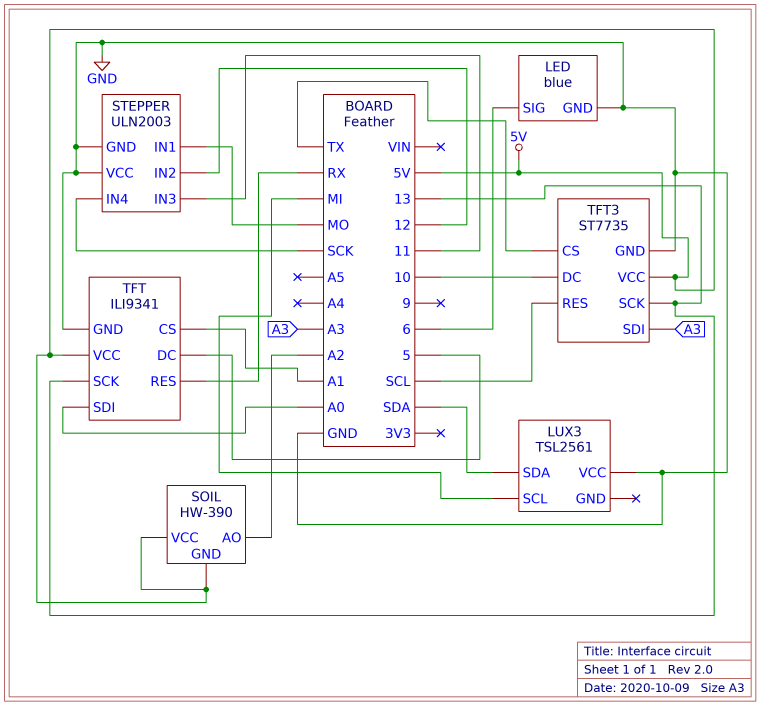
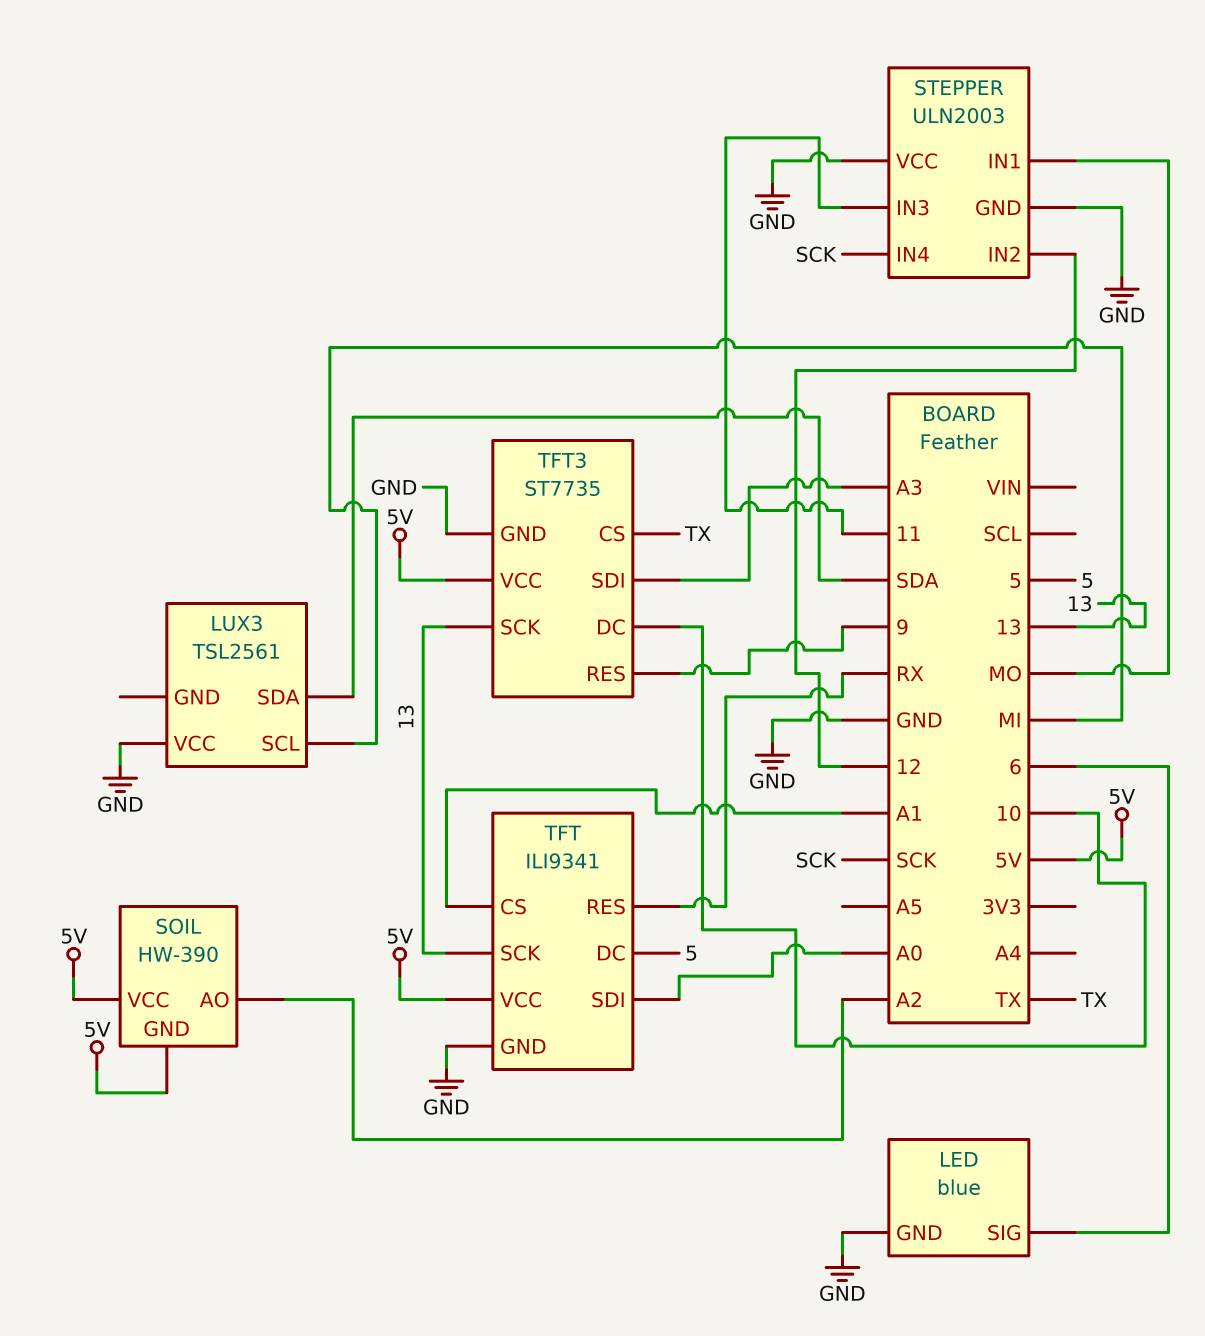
TFT3 pin RES: SCL -> 9

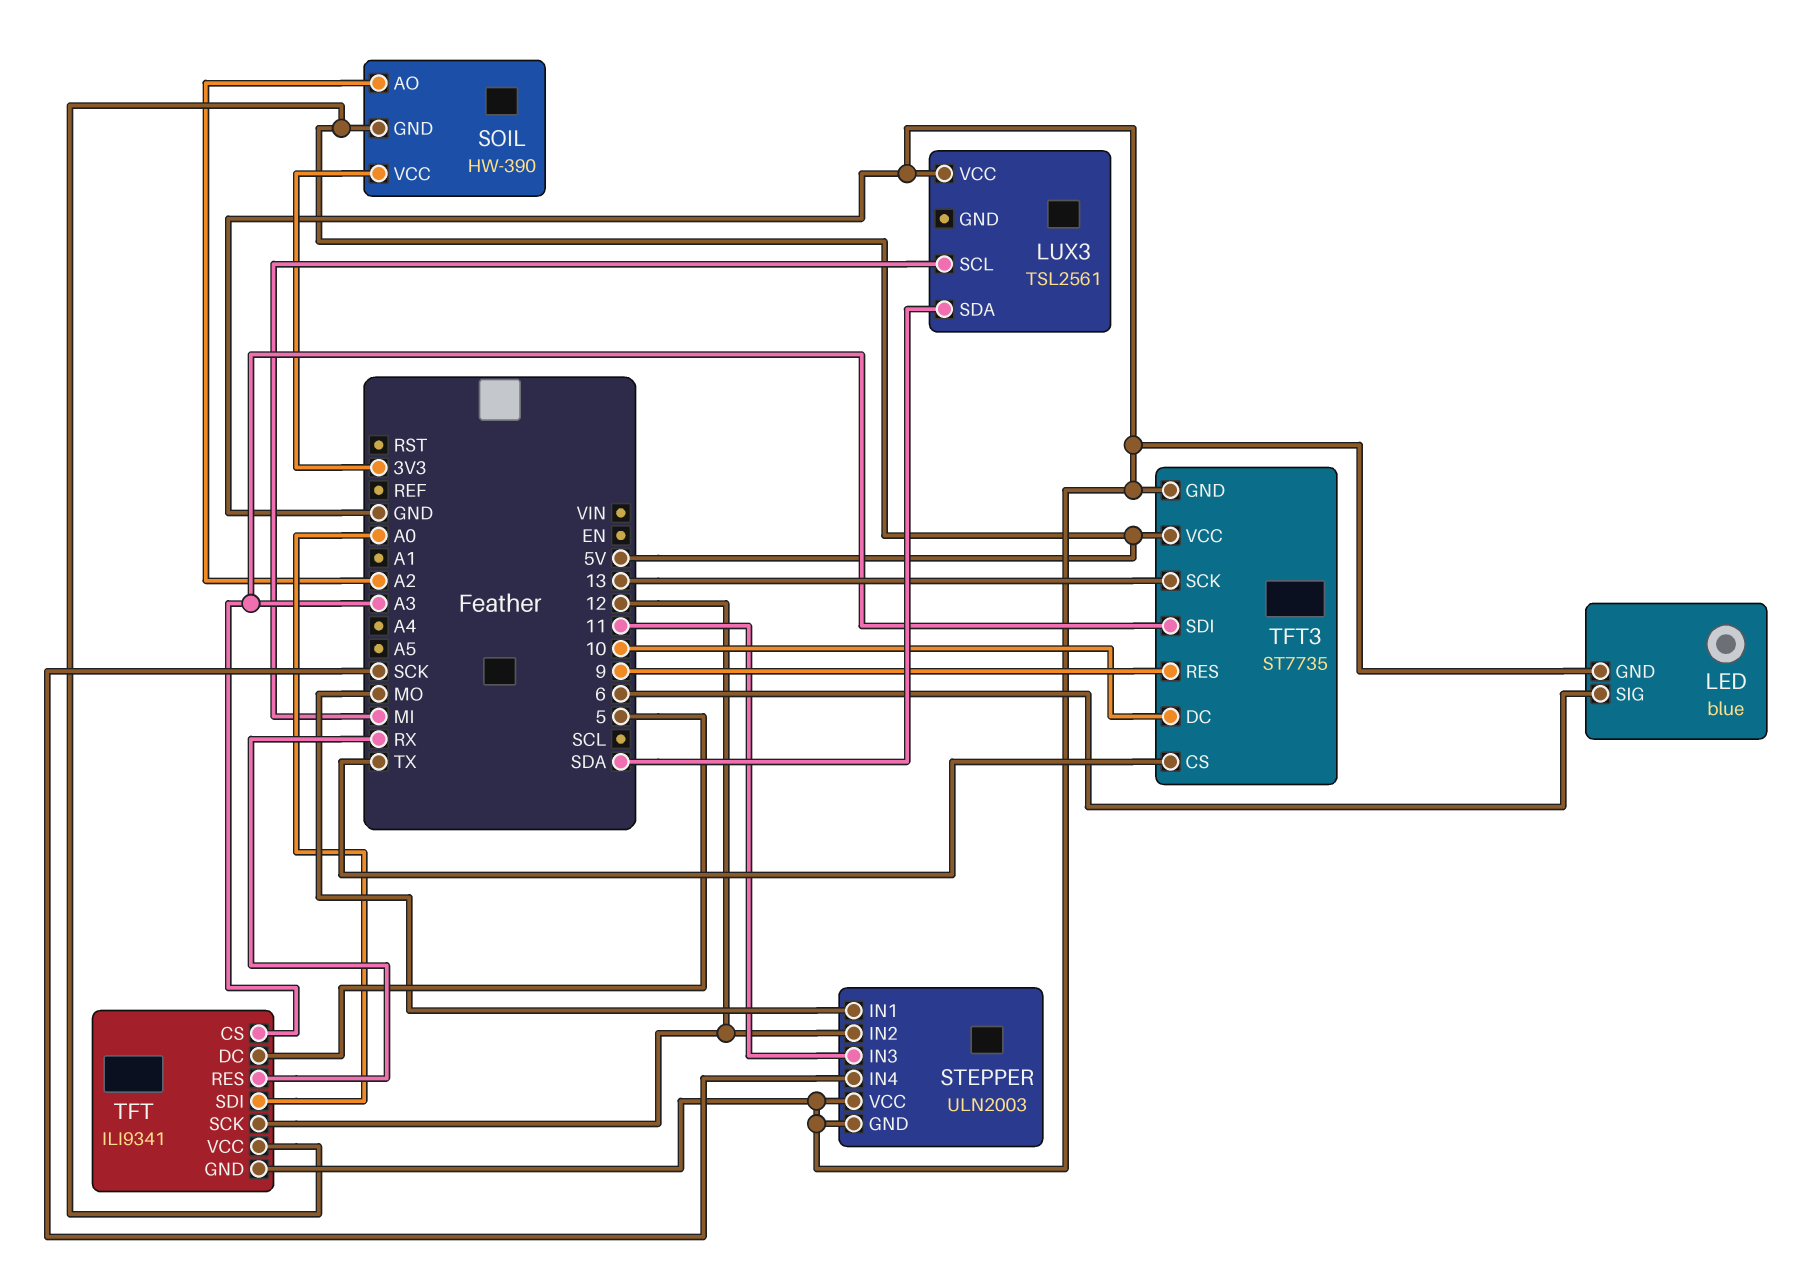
SOIL pin VCC: 5V -> 3V3
TFT pin CS: A1 -> A3
TFT pin SCK: 13 -> 12

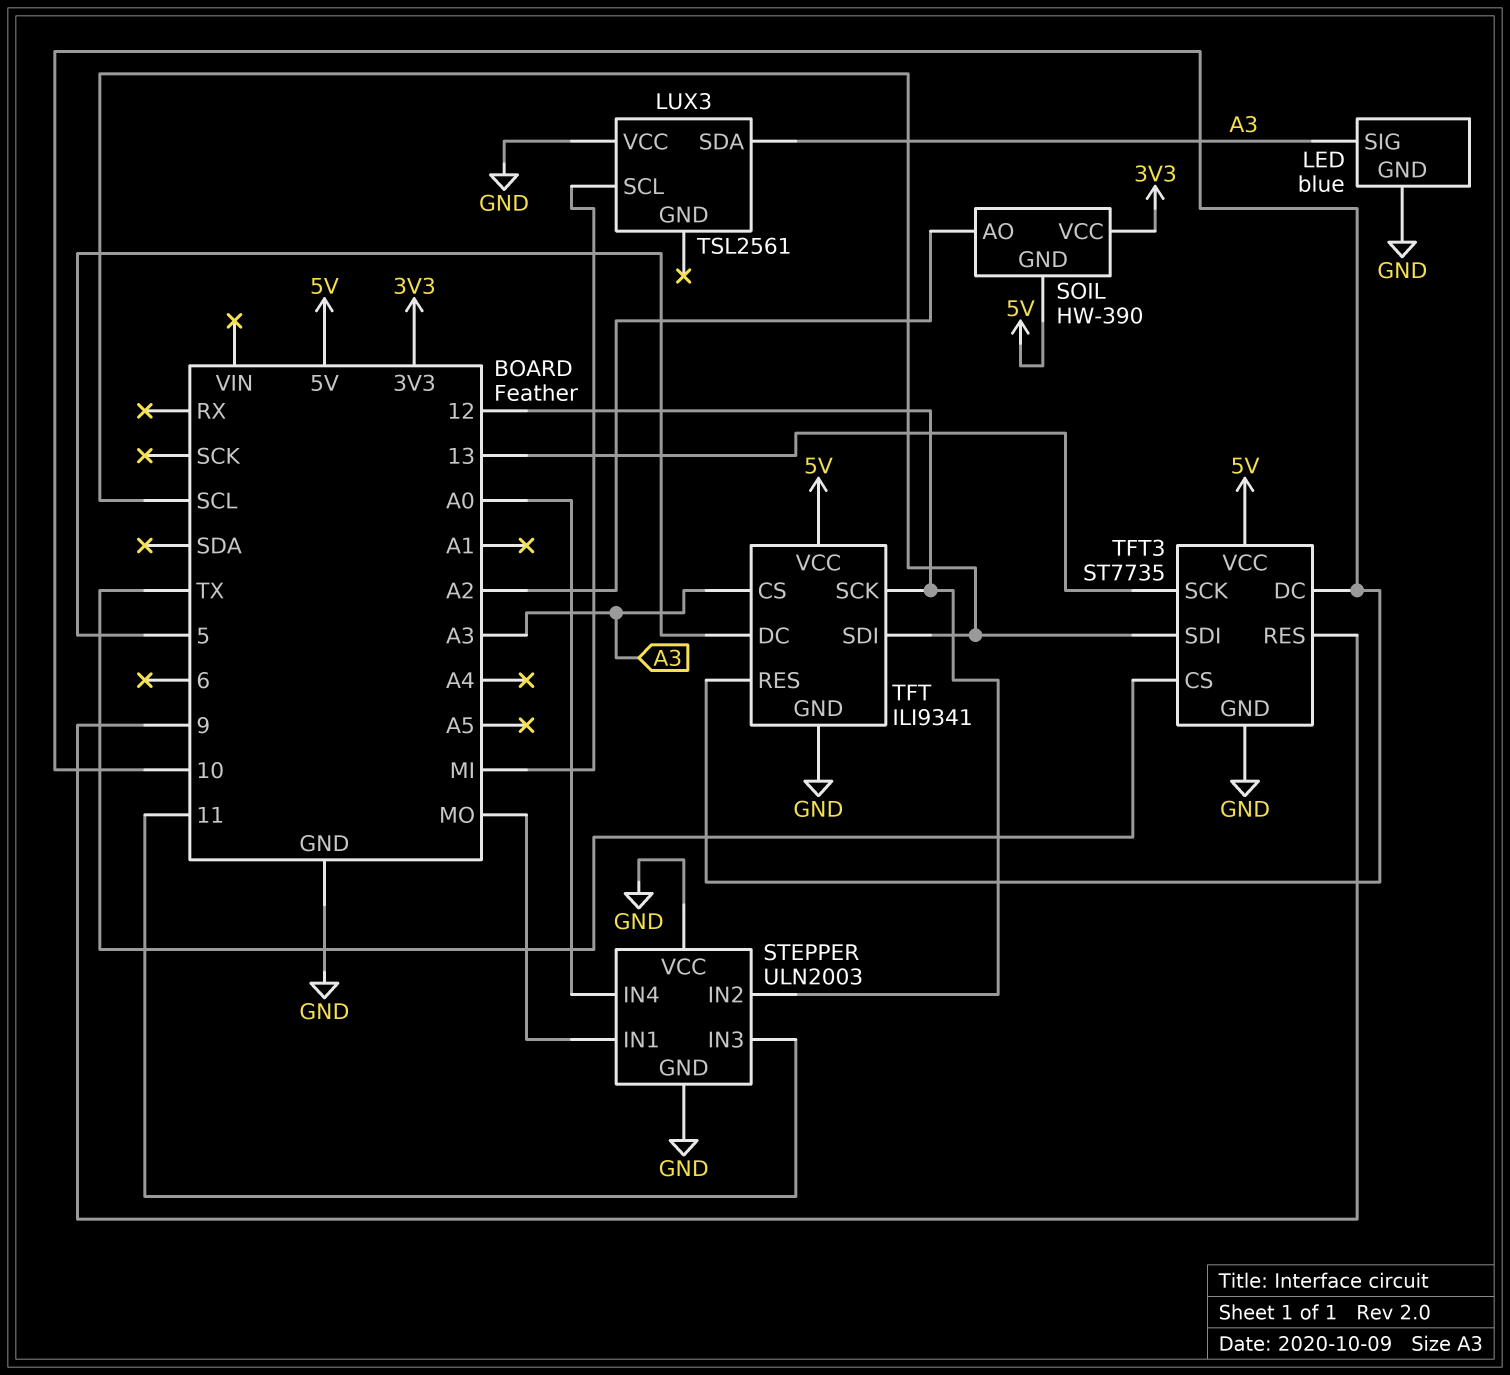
LED pin SIG: 6 -> A3
LUX3 pin SDA: SDA -> A3
STEPPER pin IN4: SCK -> A0
TFT pin RES: RX -> 10
TFT pin SDI: A0 -> SCL
TFT3 pin SDI: A3 -> SCL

______________________________

__Problem statement__.
Your response must reproduce every line of the data exactly, with images omitted.

__Answer for the task__.
TFT3 pin RES: SCL -> 9

SOIL pin VCC: 5V -> 3V3
TFT pin CS: A1 -> A3
TFT pin SCK: 13 -> 12

LED pin SIG: 6 -> A3
LUX3 pin SDA: SDA -> A3
STEPPER pin IN4: SCK -> A0
TFT pin RES: RX -> 10
TFT pin SDI: A0 -> SCL
TFT3 pin SDI: A3 -> SCL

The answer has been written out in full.